═════ DATA FOR THE TASK

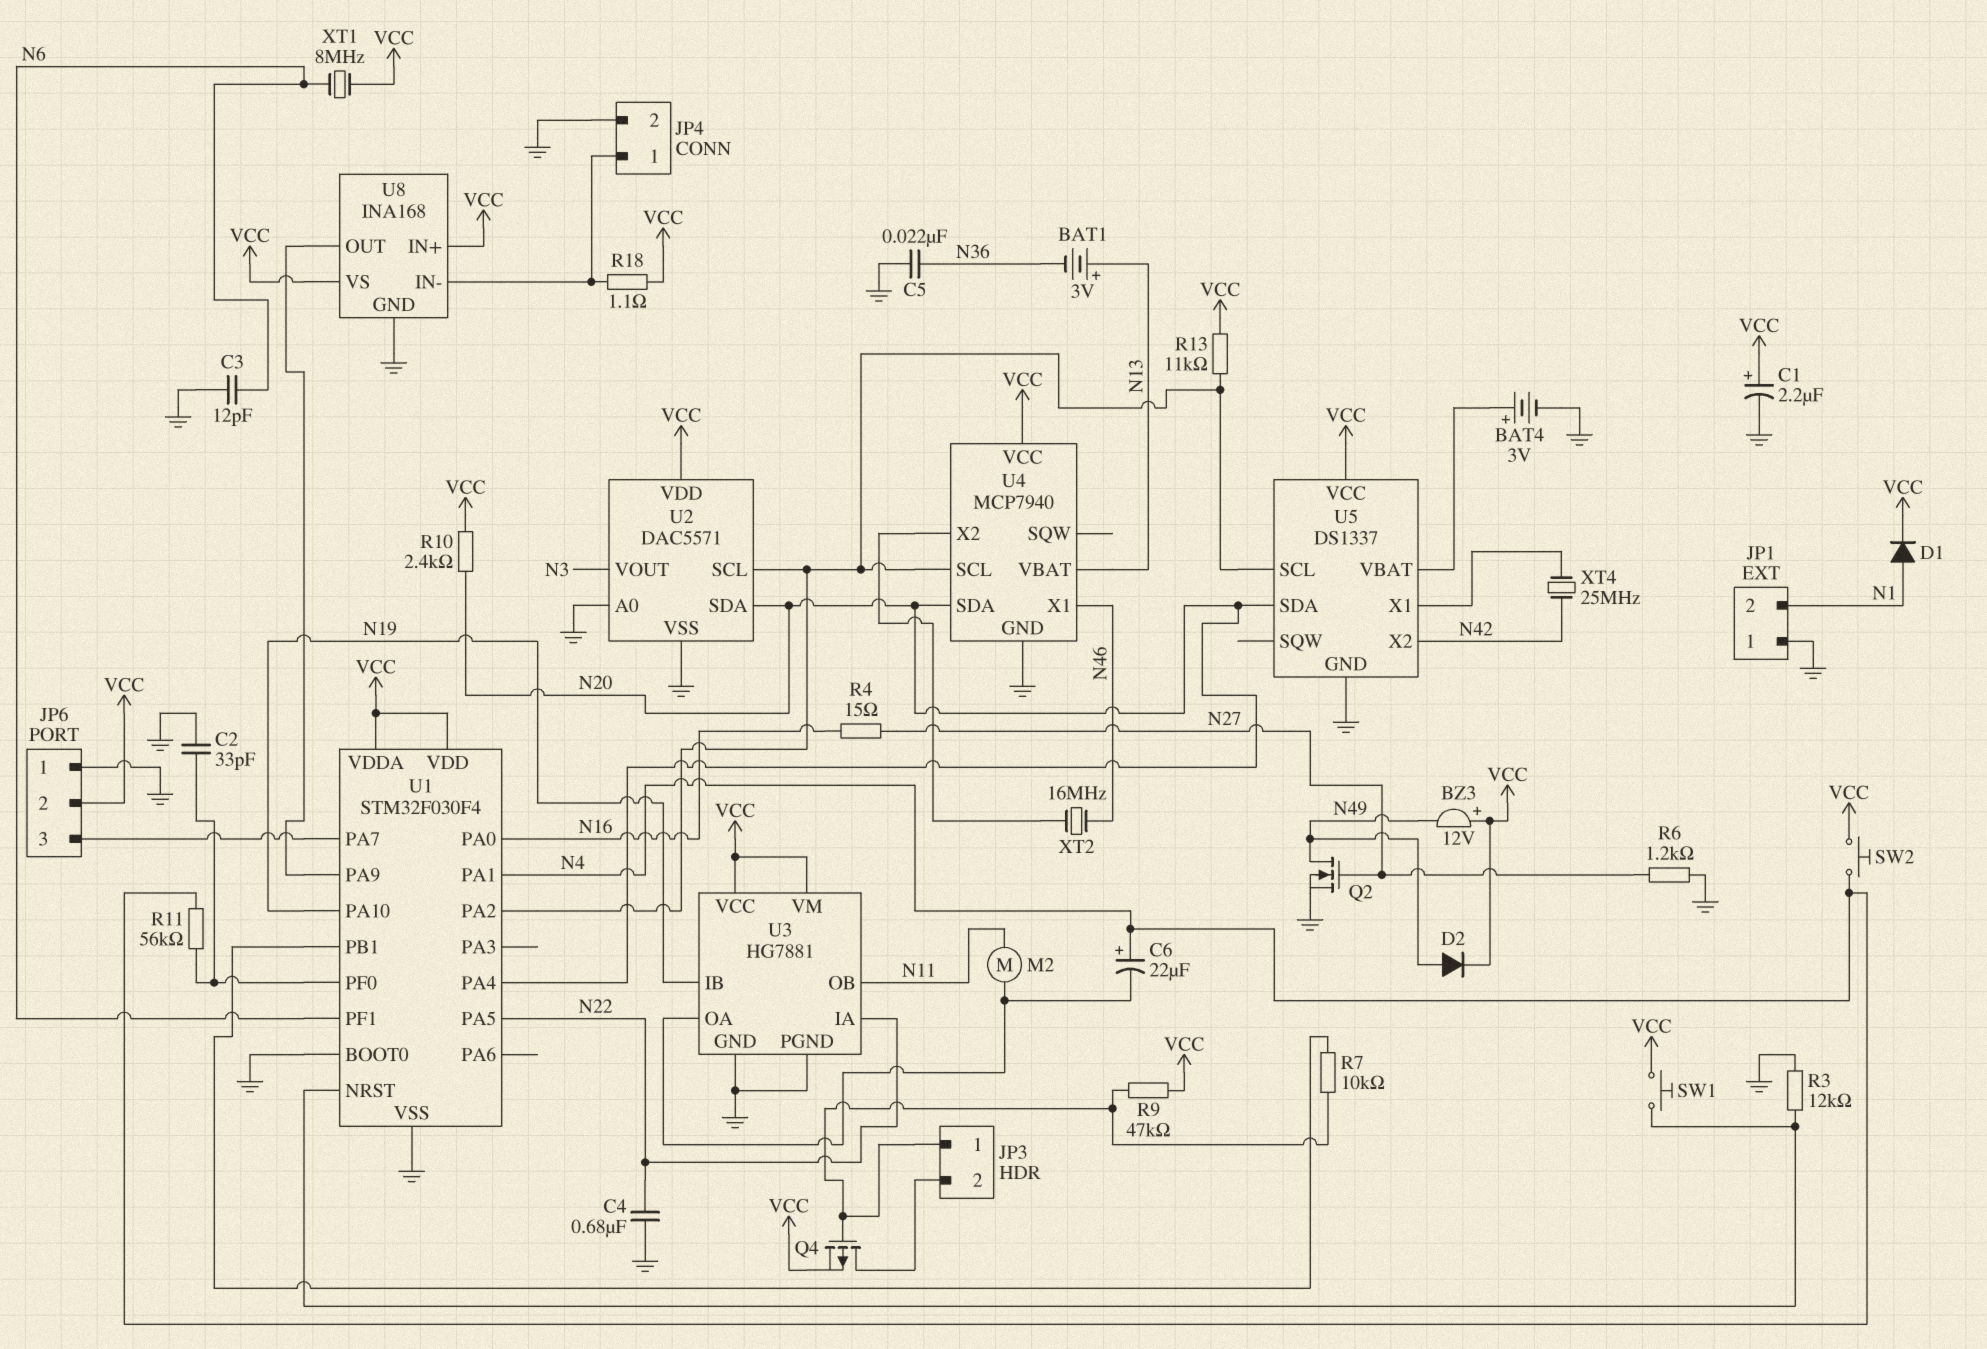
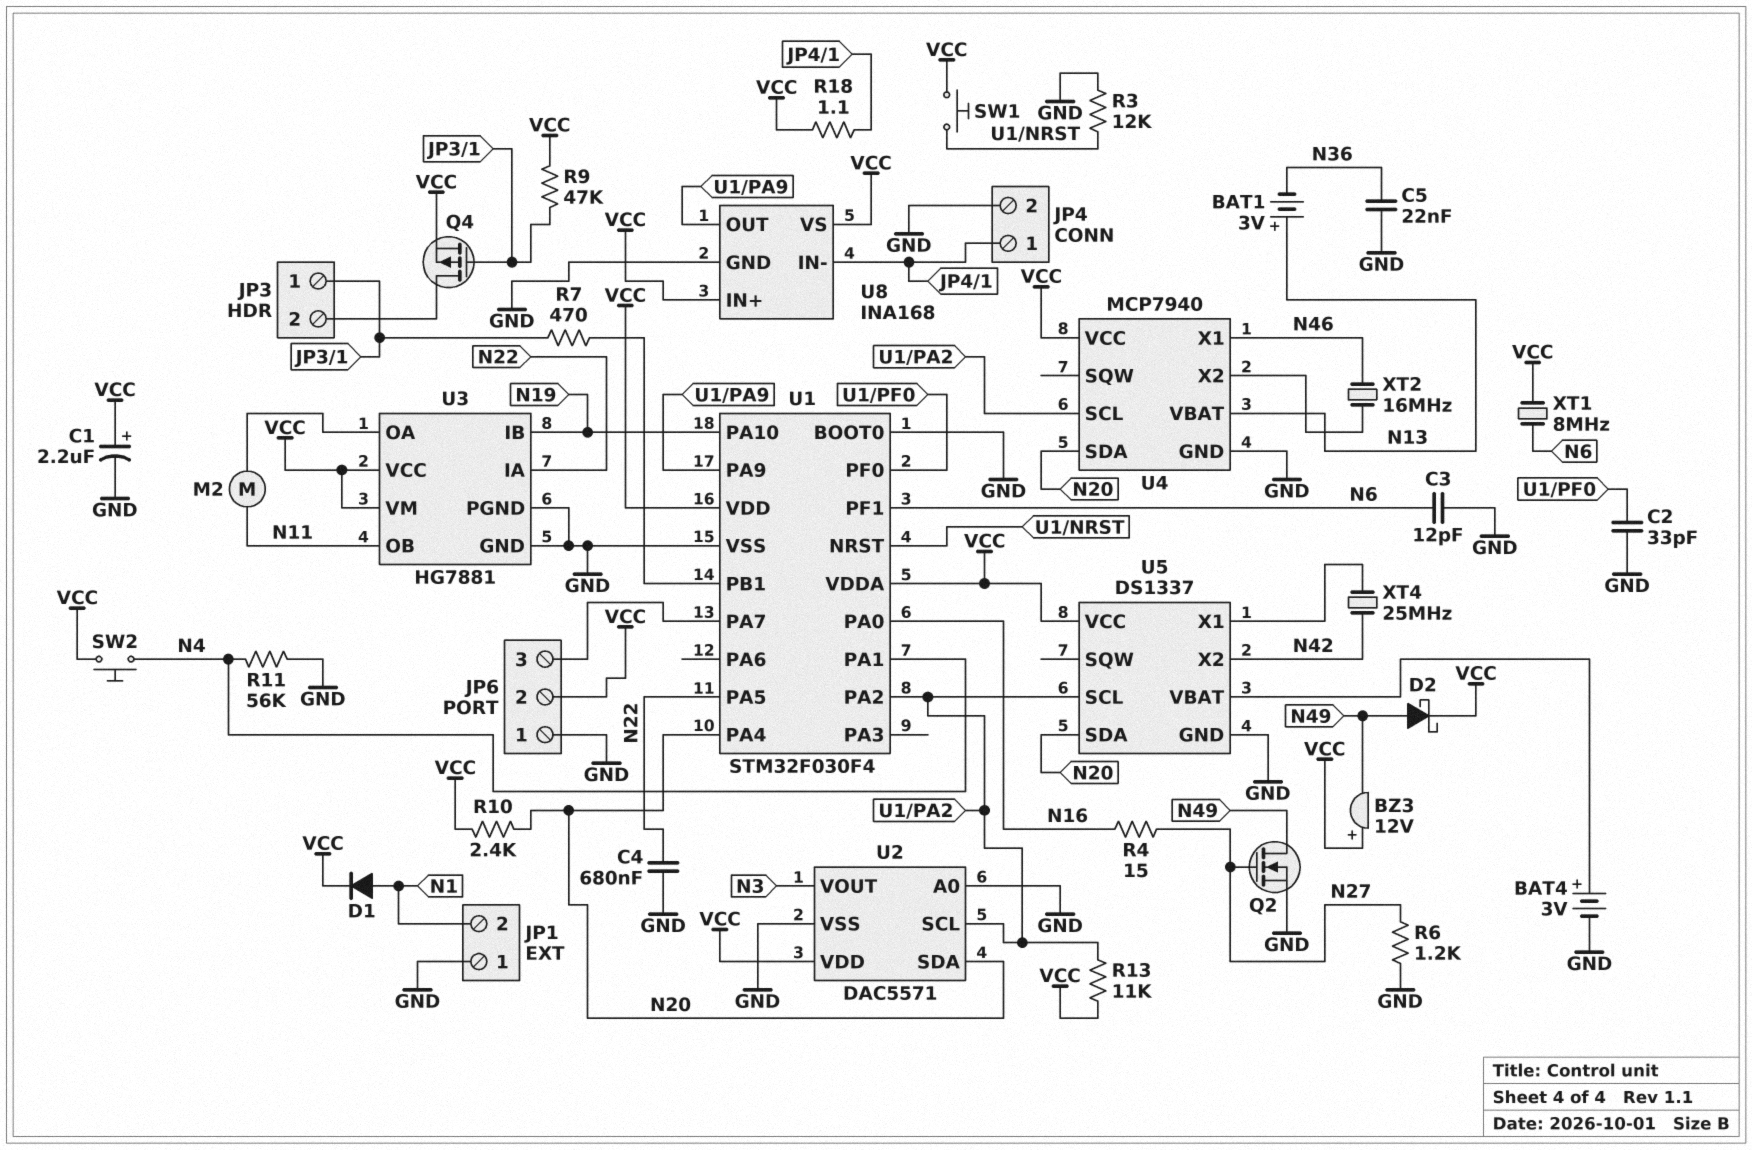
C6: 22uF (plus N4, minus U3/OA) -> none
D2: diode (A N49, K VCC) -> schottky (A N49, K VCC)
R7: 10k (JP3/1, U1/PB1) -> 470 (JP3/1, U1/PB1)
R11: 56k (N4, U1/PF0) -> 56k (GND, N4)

══════════
═════ DATA FOR THE TASK

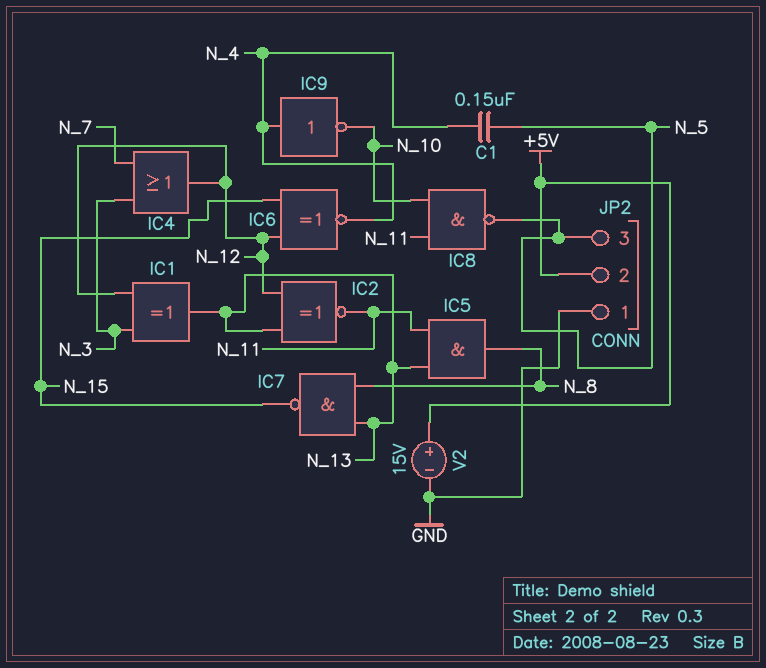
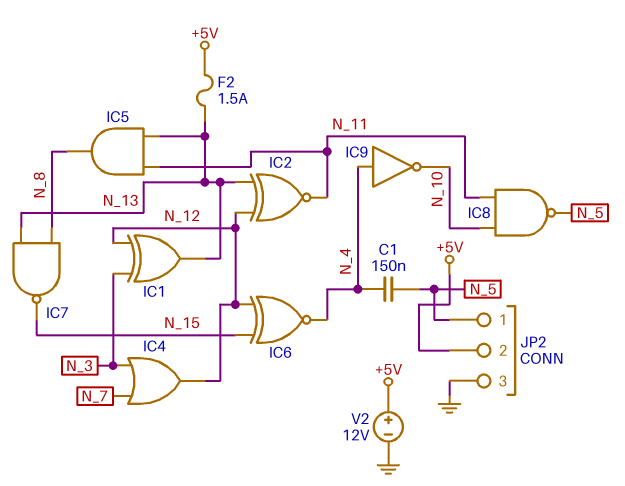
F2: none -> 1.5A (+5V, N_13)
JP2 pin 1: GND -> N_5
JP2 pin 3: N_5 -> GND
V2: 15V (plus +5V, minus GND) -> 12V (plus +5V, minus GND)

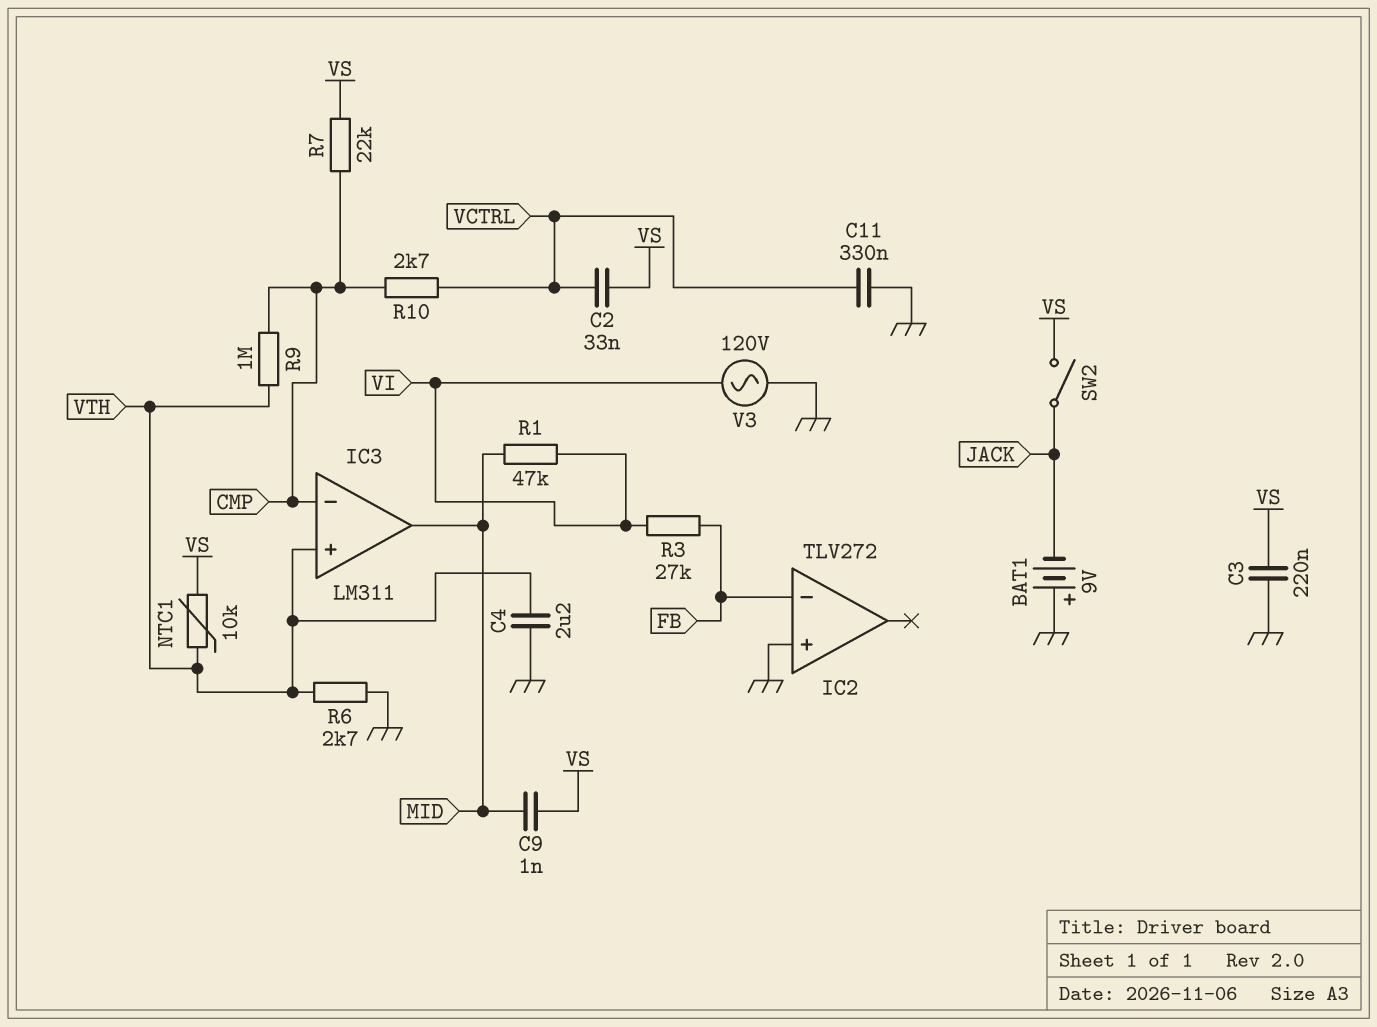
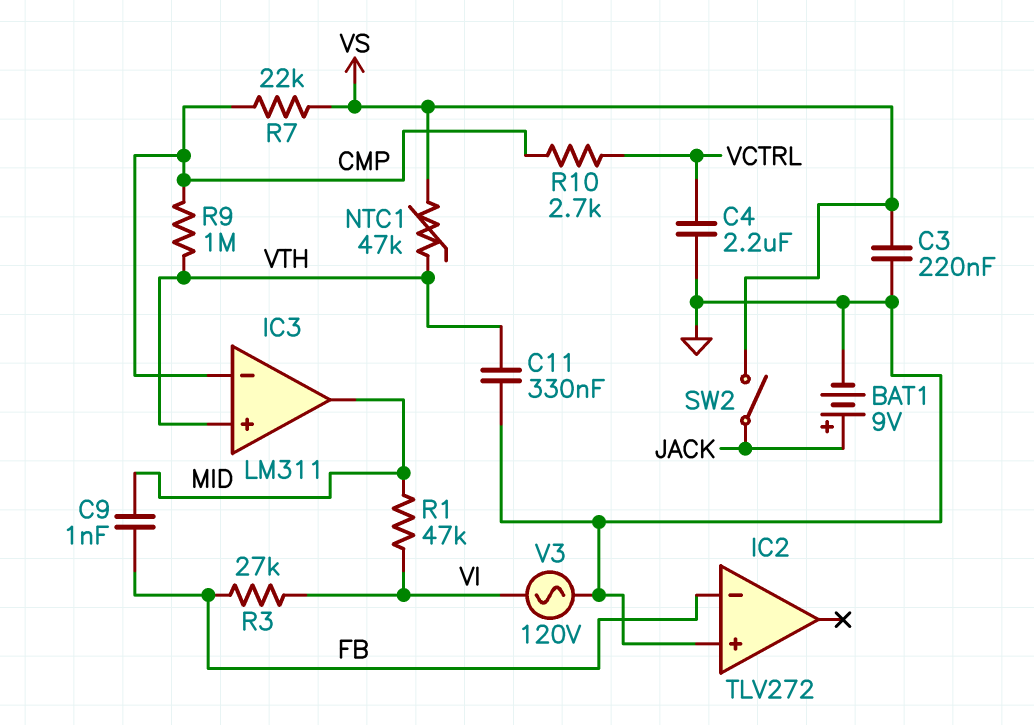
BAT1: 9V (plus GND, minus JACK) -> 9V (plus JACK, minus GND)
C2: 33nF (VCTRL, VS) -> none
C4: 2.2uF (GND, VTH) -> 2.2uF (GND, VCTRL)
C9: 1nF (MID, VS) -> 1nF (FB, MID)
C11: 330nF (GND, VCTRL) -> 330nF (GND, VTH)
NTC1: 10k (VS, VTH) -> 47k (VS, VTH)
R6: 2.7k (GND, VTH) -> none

══════════

TASK INSTRUCTIONS. Identify how many lines in the entries above contain the word "VCTRL" and provide only that figure.

COMPLETED EXERCISE. 3